Record by record, write out the listing word for word while omitting pictures.
○ ○ ○ ○ ○
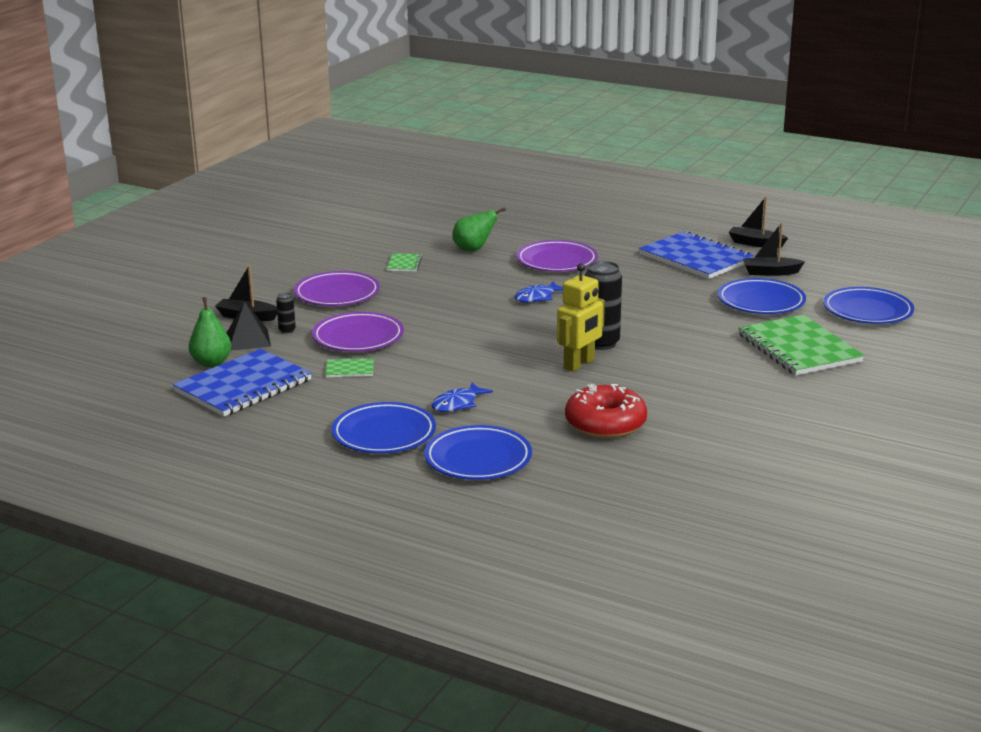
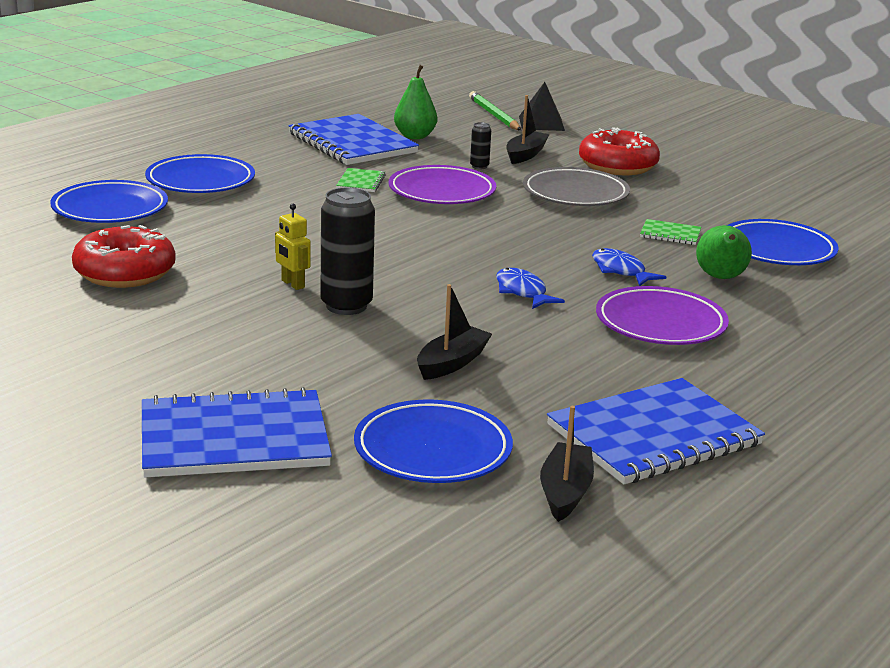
camera: 100 degrees right, 0 degrees up
black pyramid [227,302,271,351] -> black pyramid moved to [519,82,565,131]
purple plate [294,271,380,306] -> grey plate [523,167,630,206]
blue fish [431,382,493,412] -> blue fish moved to [592,248,666,286]
yellow robot [557,263,605,372] -> yellow robot [275,204,311,290], size x0.59
black boat [729,197,788,248] -> black boat moved to [417,284,492,380]
green notebook [738,315,865,376] -> blue notebook [142,387,332,477]
blue plate [823,287,914,324] -> blue plate moved to [727,219,838,265]
none -> green pencil [469,91,521,130]
none -> red donut [579,127,660,175]

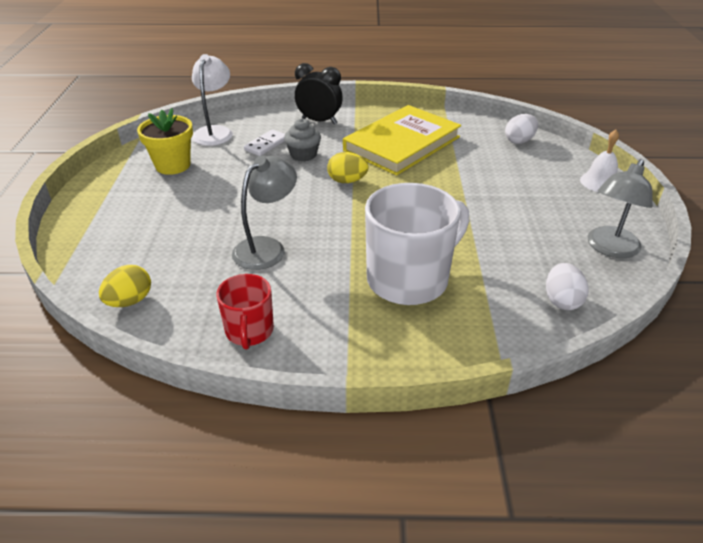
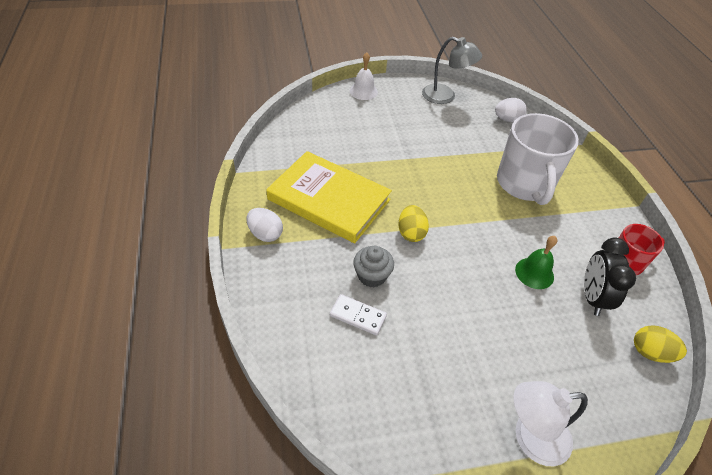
camera: 105 degrees left, 10 degrees up
yellow flower pot [137,108,193,175] -> none
white lamp [192,54,233,146] -> white lamp moved to [513,381,588,467]
grey lamp [232,156,297,270] -> green bell [515,236,557,289]
black clock [295,63,343,124] -> black clock moved to [584,237,636,316]
white mug [365,183,470,305] -> white mug turned 135 degrees counterclockwise [497,113,579,205]
white egg [505,114,538,144] -> white egg moved to [247,208,283,242]

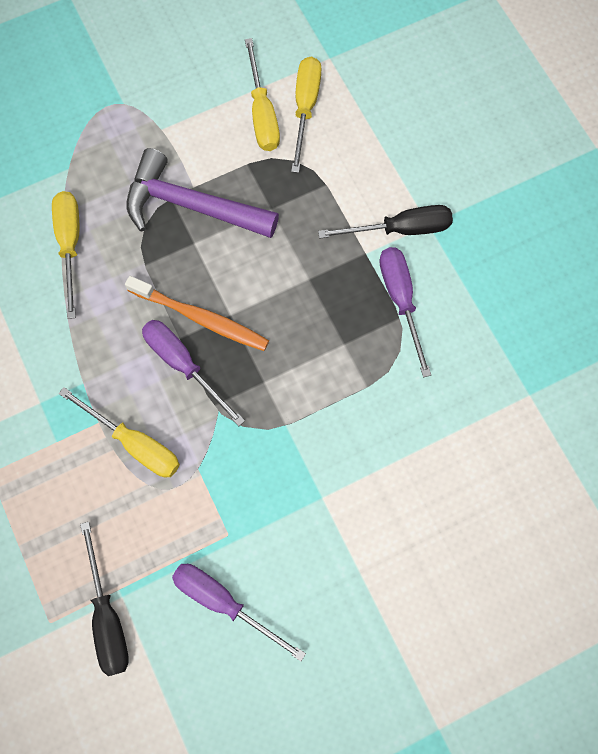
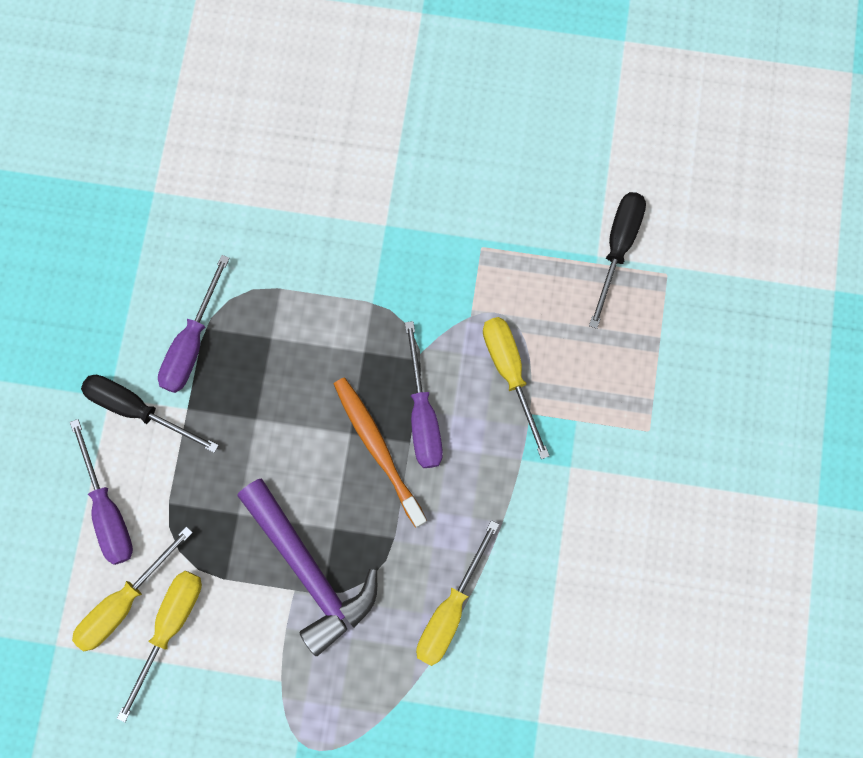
camera: 145 degrees left, 5 degrees up
purple screwdriver [172,564,306,661] -> purple screwdriver moved to [70,419,133,565]

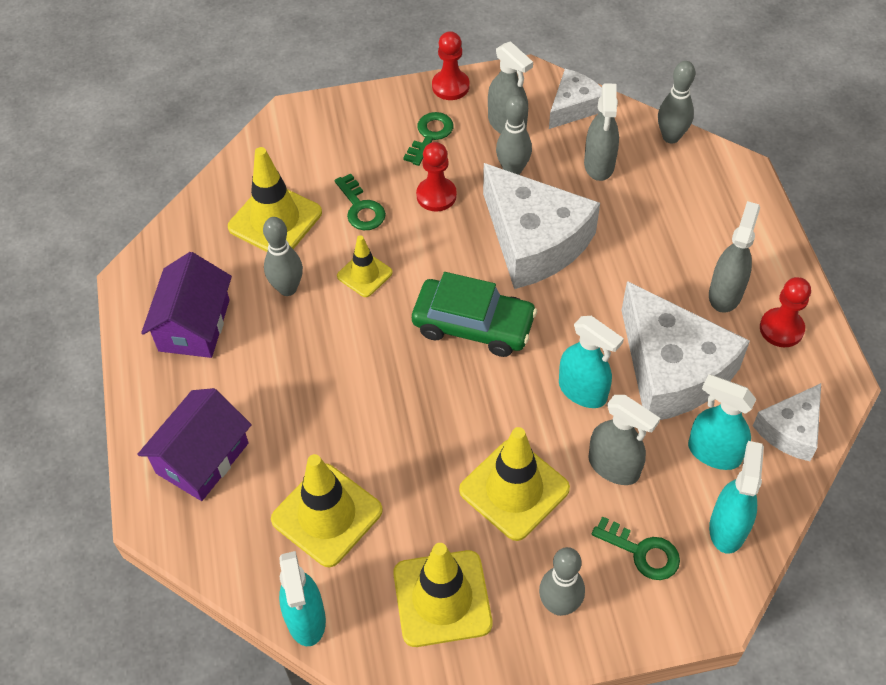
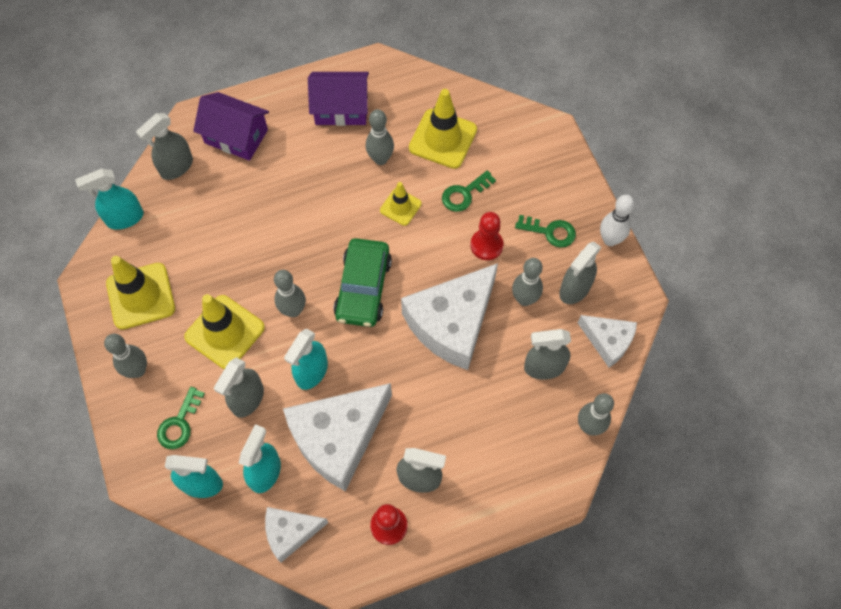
camera: 80 degrees right, 10 degrees up
yellow traffic cone [271,454,383,567] -> none
red pawn [432,31,470,100] -> white bowling pin [600,195,634,246]
white cheese [753,383,821,461] -> white cheese turned 45 degrees counterclockwise [265,507,329,563]
none -> grey spray bottle [136,113,193,180]
none -> grey bowling pin [274,270,306,317]

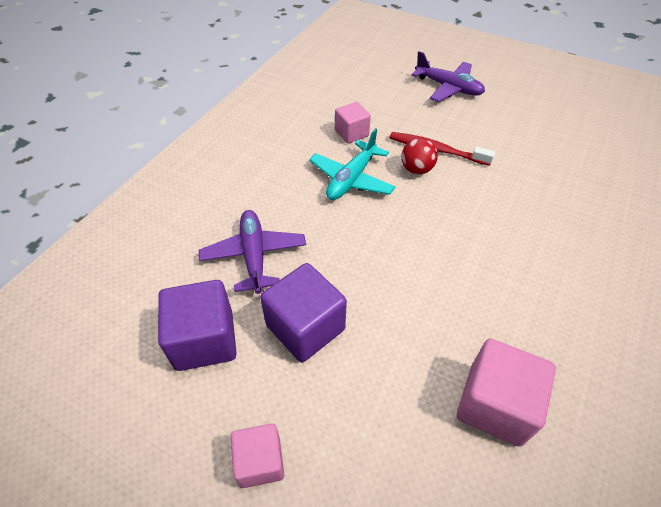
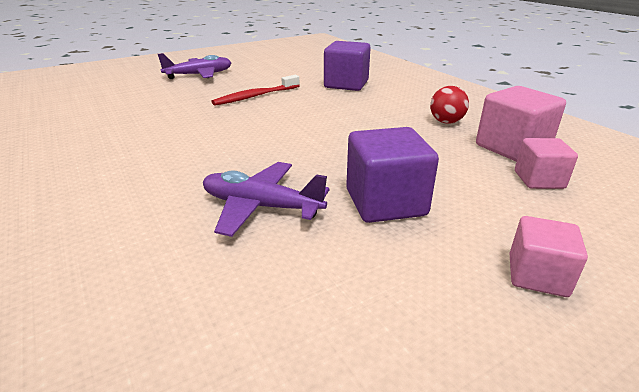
camera: 60 degrees left, 20 degrees down
purple cube [158,280,237,371] -> purple cube moved to [324,41,371,91]
turquoise plane [309,128,396,200] -> none
pink cube [335,102,371,144] -> pink cube moved to [515,138,578,189]
red ball [401,138,438,174] -> red ball moved to [430,86,469,124]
○ ○ ○ ○ ○
OUTPUT OF THE TASK:
camera: 100 degrees right, 0 degrees up
black pyramid [227,302,271,351] -> black pyramid moved to [519,82,565,131]
purple plate [294,271,380,306] -> grey plate [523,167,630,206]
blue fish [431,382,493,412] -> blue fish moved to [592,248,666,286]
yellow robot [557,263,605,372] -> yellow robot [275,204,311,290], size x0.59
black boat [729,197,788,248] -> black boat moved to [417,284,492,380]
green notebook [738,315,865,376] -> blue notebook [142,387,332,477]
blue plate [823,287,914,324] -> blue plate moved to [727,219,838,265]
none -> green pencil [469,91,521,130]
none -> red donut [579,127,660,175]

camera: 105 degrees left, 10 degrees up
yellow flower pot [137,108,193,175] -> none
white lamp [192,54,233,146] -> white lamp moved to [513,381,588,467]
grey lamp [232,156,297,270] -> green bell [515,236,557,289]
black clock [295,63,343,124] -> black clock moved to [584,237,636,316]
white mug [365,183,470,305] -> white mug turned 135 degrees counterclockwise [497,113,579,205]
white egg [505,114,538,144] -> white egg moved to [247,208,283,242]

camera: 145 degrees left, 5 degrees up
purple screwdriver [172,564,306,661] -> purple screwdriver moved to [70,419,133,565]

camera: 80 degrees right, 10 degrees up
yellow traffic cone [271,454,383,567] -> none
red pawn [432,31,470,100] -> white bowling pin [600,195,634,246]
white cheese [753,383,821,461] -> white cheese turned 45 degrees counterclockwise [265,507,329,563]
none -> grey spray bottle [136,113,193,180]
none -> grey bowling pin [274,270,306,317]

camera: 60 degrees left, 20 degrees down
purple cube [158,280,237,371] -> purple cube moved to [324,41,371,91]
turquoise plane [309,128,396,200] -> none
pink cube [335,102,371,144] -> pink cube moved to [515,138,578,189]
red ball [401,138,438,174] -> red ball moved to [430,86,469,124]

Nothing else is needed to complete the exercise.